* EXERCISE DETAILS:
Could you transcribe exactly the lines below, from the line with "[(17,610),(41,571),(0,545),(0,610),(17,610)]" through the line with "[(389,0),(251,0),(253,122),(391,120),(389,0)]", and nothing else, leaving out the pictures?

[ENTRIES PROVIDED — start]

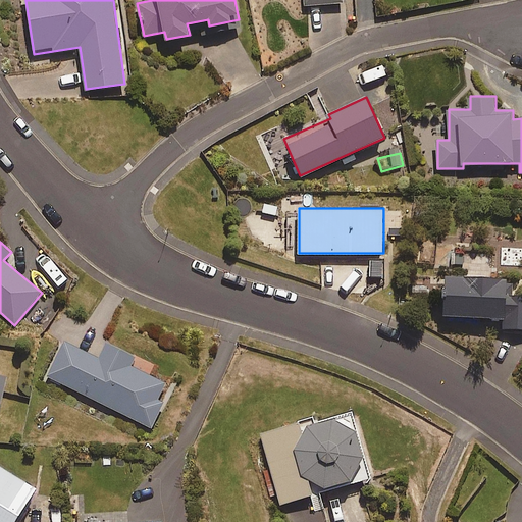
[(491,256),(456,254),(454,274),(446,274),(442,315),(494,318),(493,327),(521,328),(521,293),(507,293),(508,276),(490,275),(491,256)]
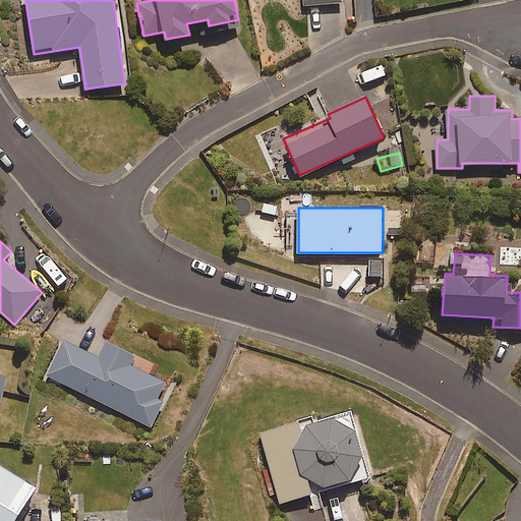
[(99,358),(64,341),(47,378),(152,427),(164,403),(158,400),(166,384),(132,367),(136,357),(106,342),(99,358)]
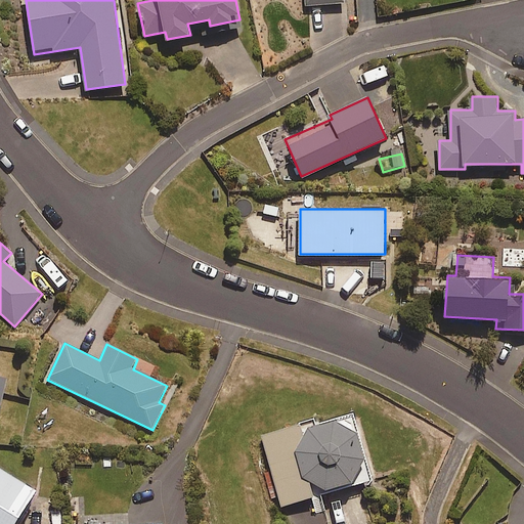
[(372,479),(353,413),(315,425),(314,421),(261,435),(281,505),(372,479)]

[ENTRIES PROVIDED — finish]
[ENTRIES PROVIDED — start]

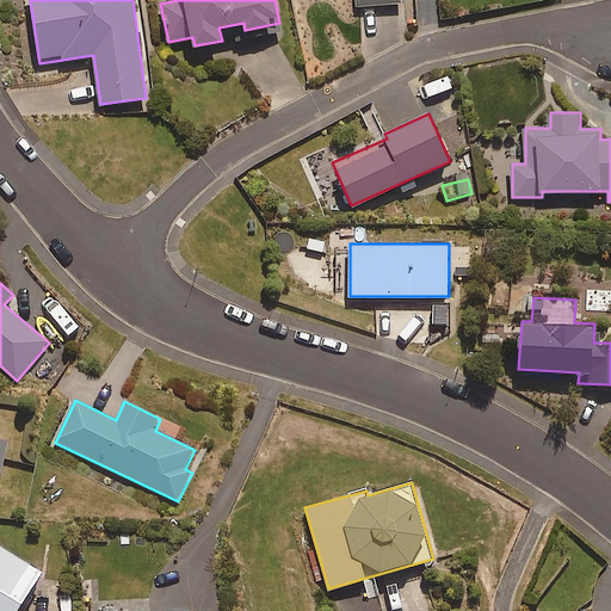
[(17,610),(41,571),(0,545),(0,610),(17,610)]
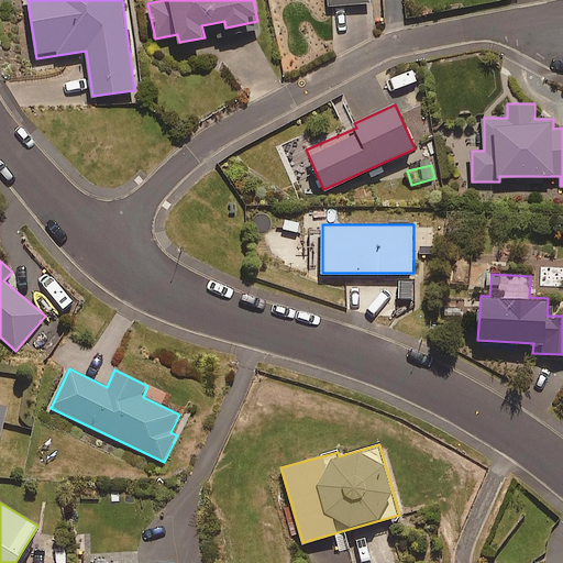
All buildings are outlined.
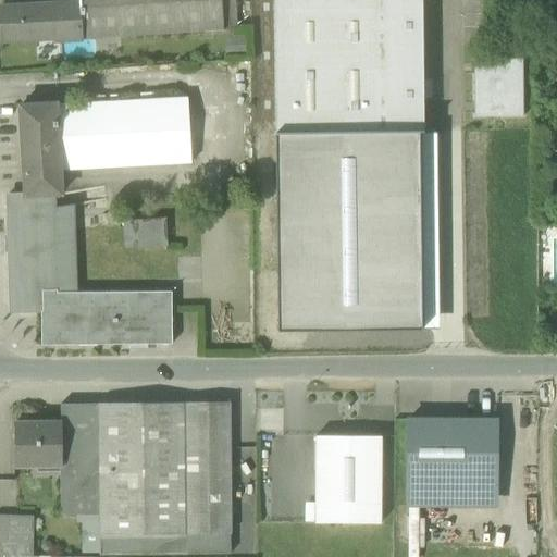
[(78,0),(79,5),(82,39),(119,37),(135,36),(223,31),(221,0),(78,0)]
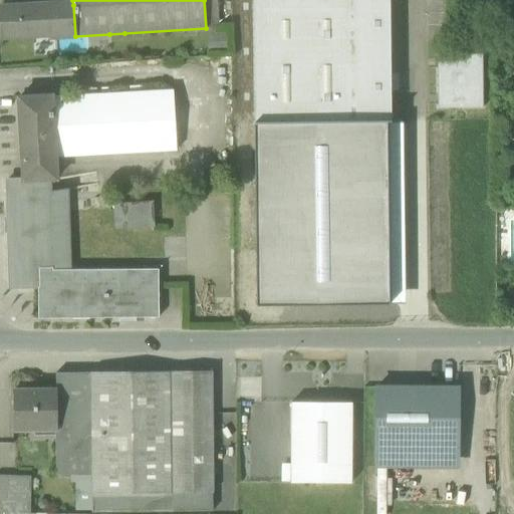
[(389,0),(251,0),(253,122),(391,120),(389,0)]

[ENTRIES PROVIDED — finish]

* EXERCISE RESPONSE:
[(17,610),(41,571),(0,545),(0,610),(17,610)]
All buildings are outlined.
[(78,0),(79,5),(82,39),(119,37),(135,36),(223,31),(221,0),(78,0)]
[(389,0),(251,0),(253,122),(391,120),(389,0)]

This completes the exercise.